**Task instructions**
Reproduce the lines below word for word, omitting the pictures.

Visual spatial reasoning items:

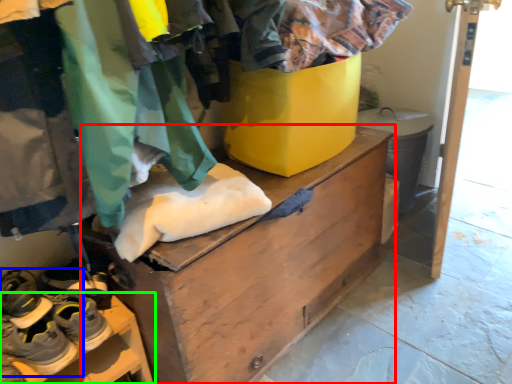
Question: Which object is positioned farthest from chest of drawers (highlighted by a red box)? Select from footwear (highlighted by a blue box) and furniture (highlighted by a green box).

Choices:
 (A) footwear
 (B) furniture

Answer: (A)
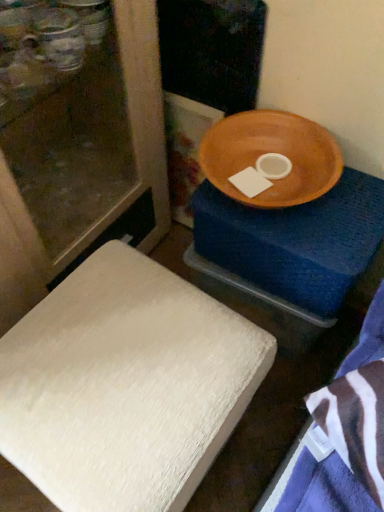
The image size is (384, 512). I want to click on free space above white textured cushion at lower left (from a real-world perspective), so click(x=112, y=367).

**Written solution**
Question: Which object is positioned farthest from chest of drawers (highlighted by a red box)? Select from footwear (highlighted by a blue box) and furniture (highlighted by a green box).

Choices:
 (A) footwear
 (B) furniture

Answer: (A)
The image size is (384, 512). I want to click on free space above white textured cushion at lower left (from a real-world perspective), so click(x=112, y=367).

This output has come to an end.